GOAL OF THE EXERCISE >>
An exact reproduction of the entries is needed. Keep all pictures out of it.

AVAILABLE DATA >>
——————————

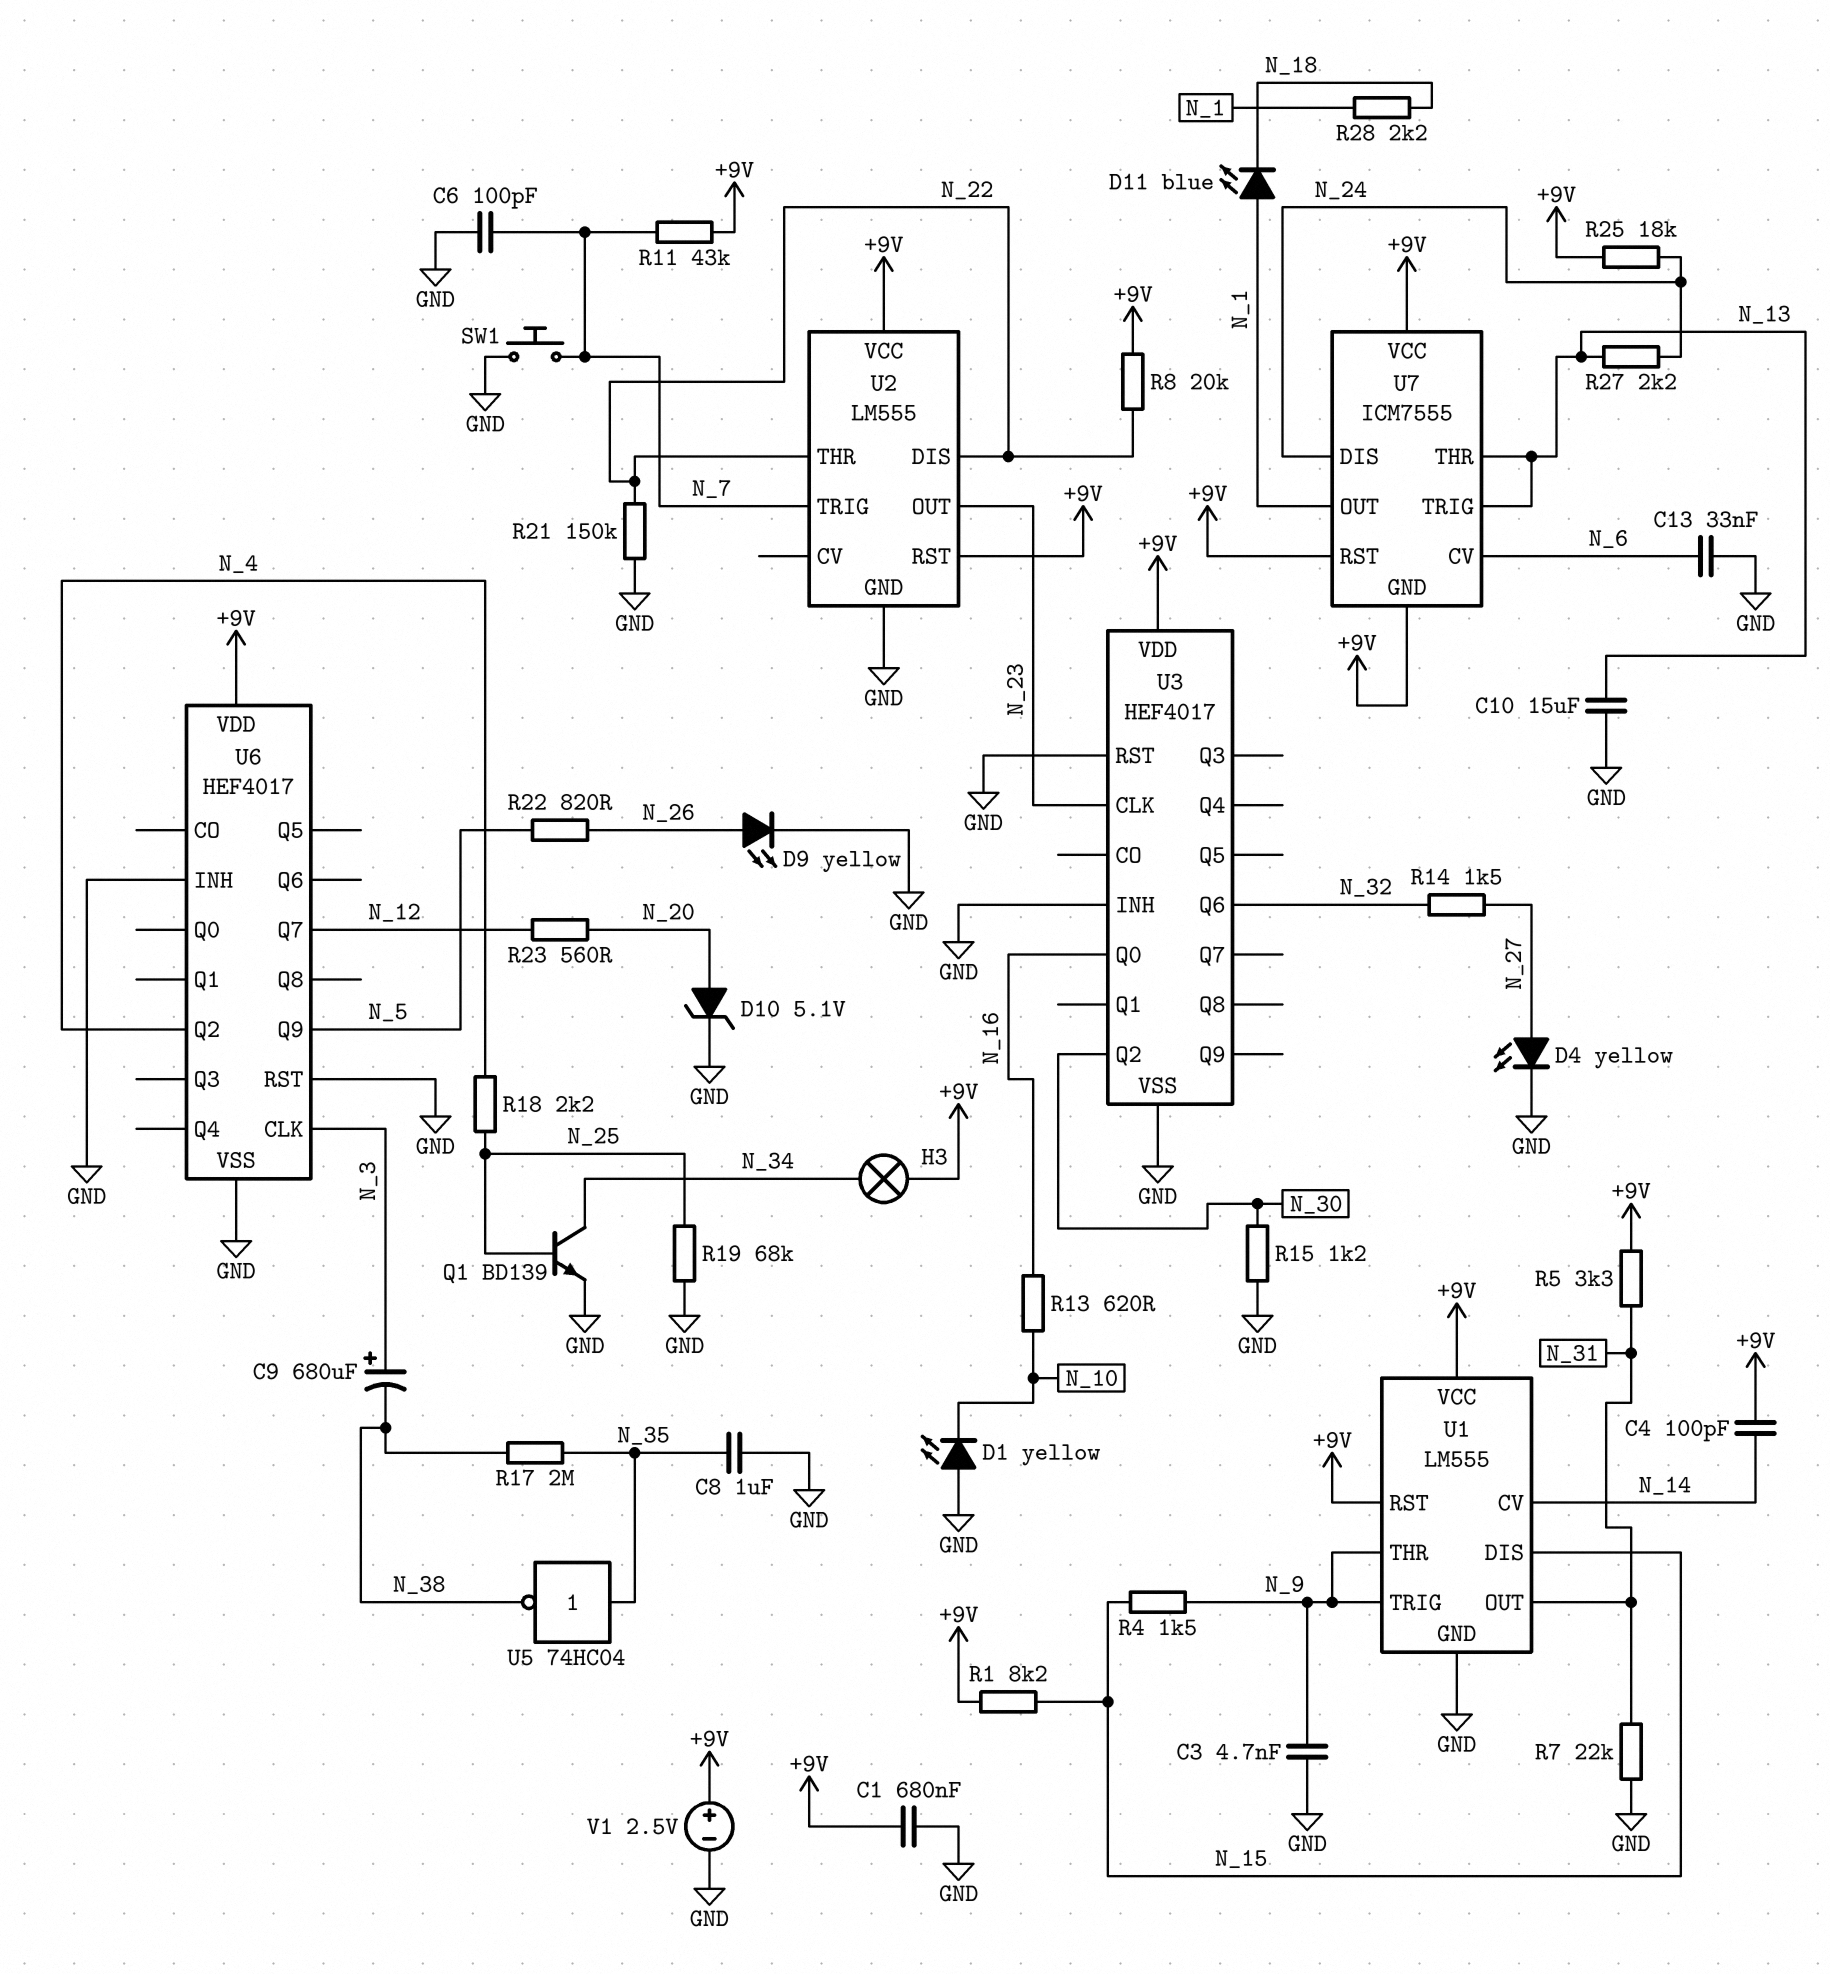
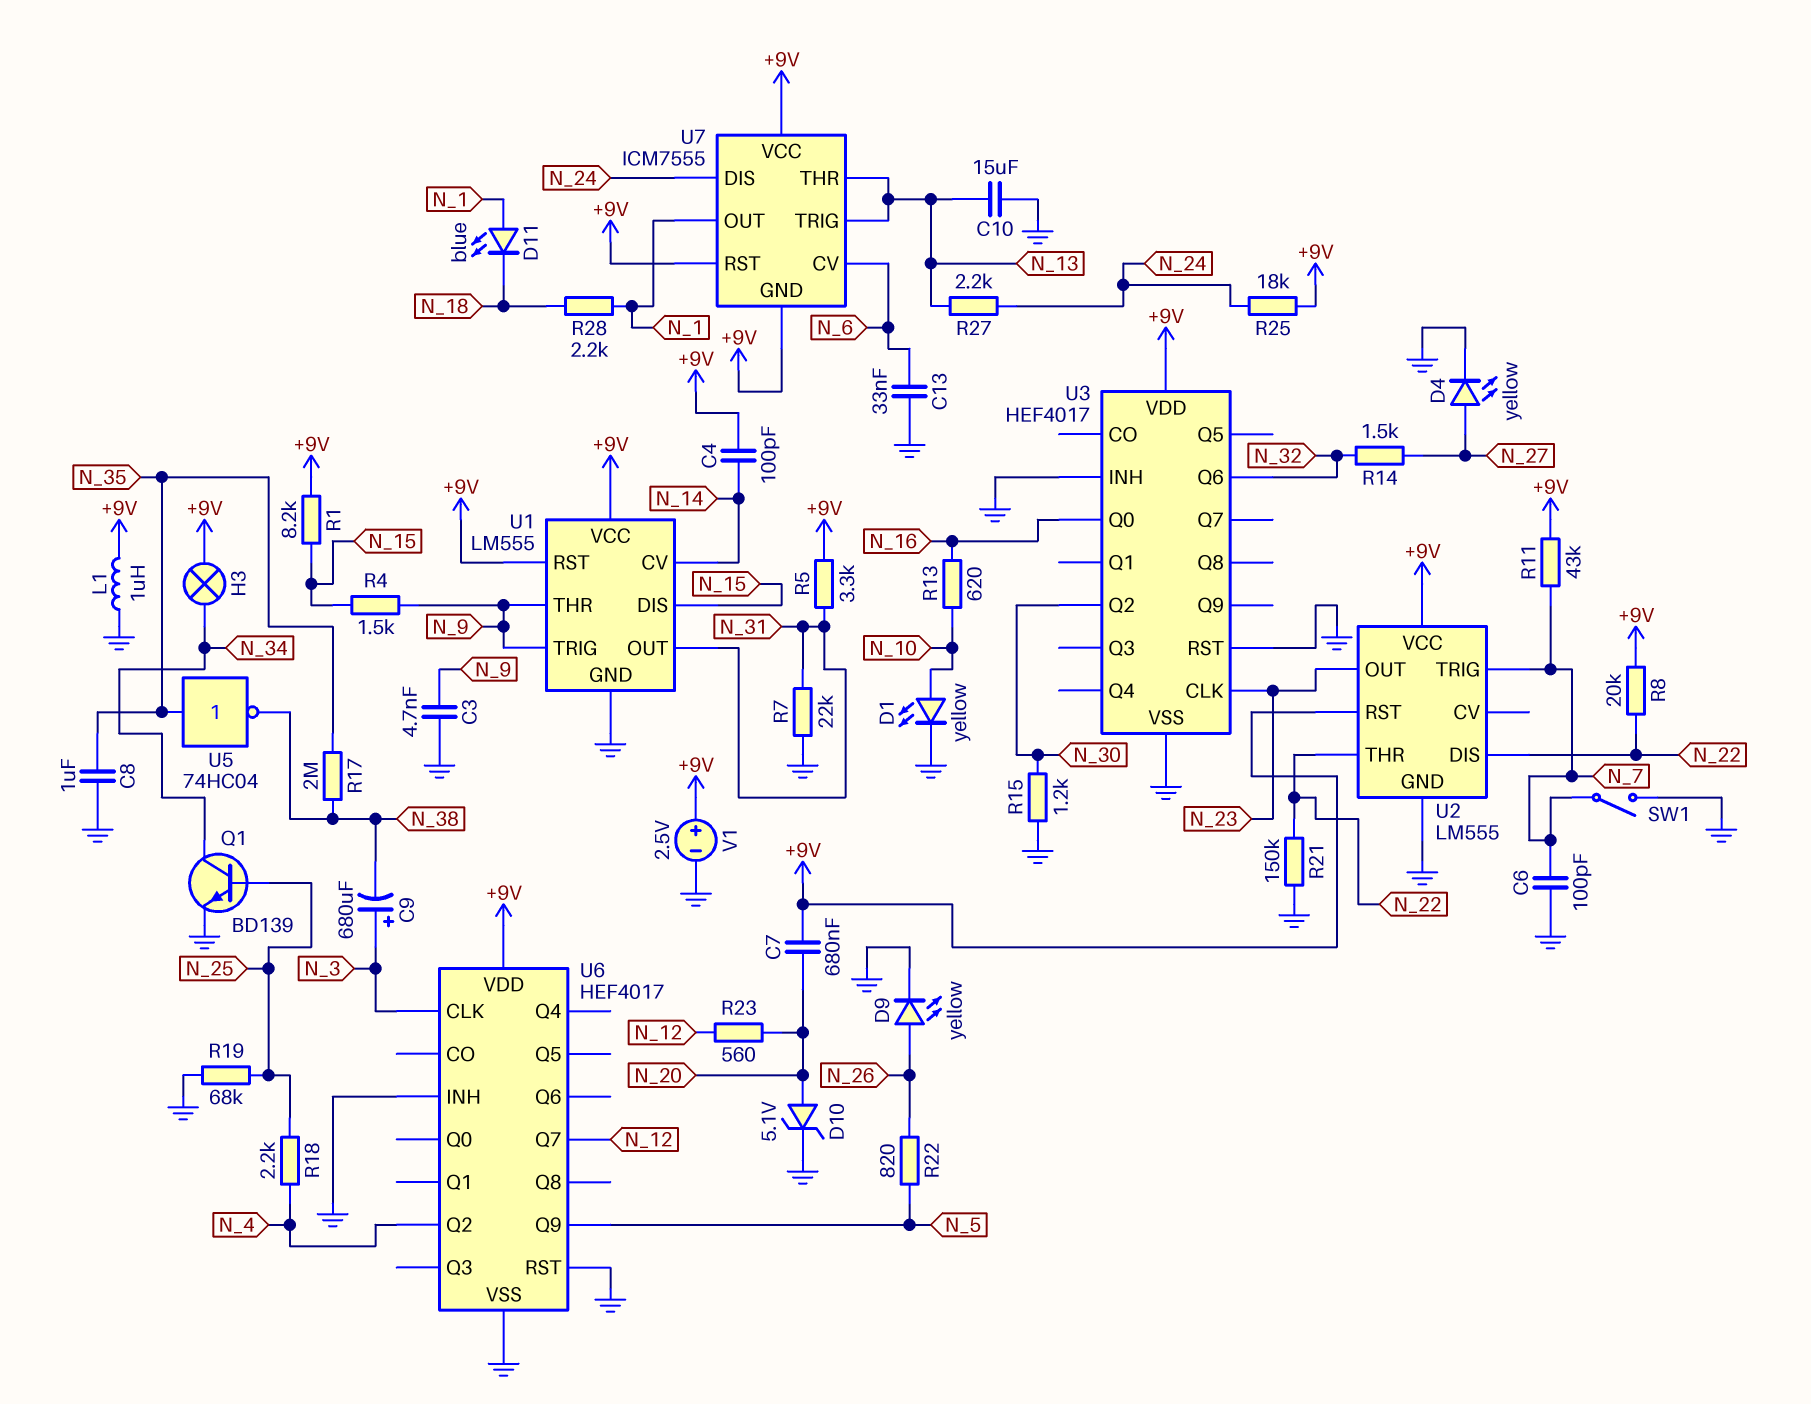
C1: 680nF (+9V, GND) -> none
C7: none -> 680nF (+9V, N_20)
D1: LED yellow (A GND, K N_10) -> LED yellow (A N_10, K GND)
L1: none -> 1uH (+9V, GND)
SW1: button (GND, N_7) -> switch (GND, N_7)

——————————

FINISHED TASK >>
C1: 680nF (+9V, GND) -> none
C7: none -> 680nF (+9V, N_20)
D1: LED yellow (A GND, K N_10) -> LED yellow (A N_10, K GND)
L1: none -> 1uH (+9V, GND)
SW1: button (GND, N_7) -> switch (GND, N_7)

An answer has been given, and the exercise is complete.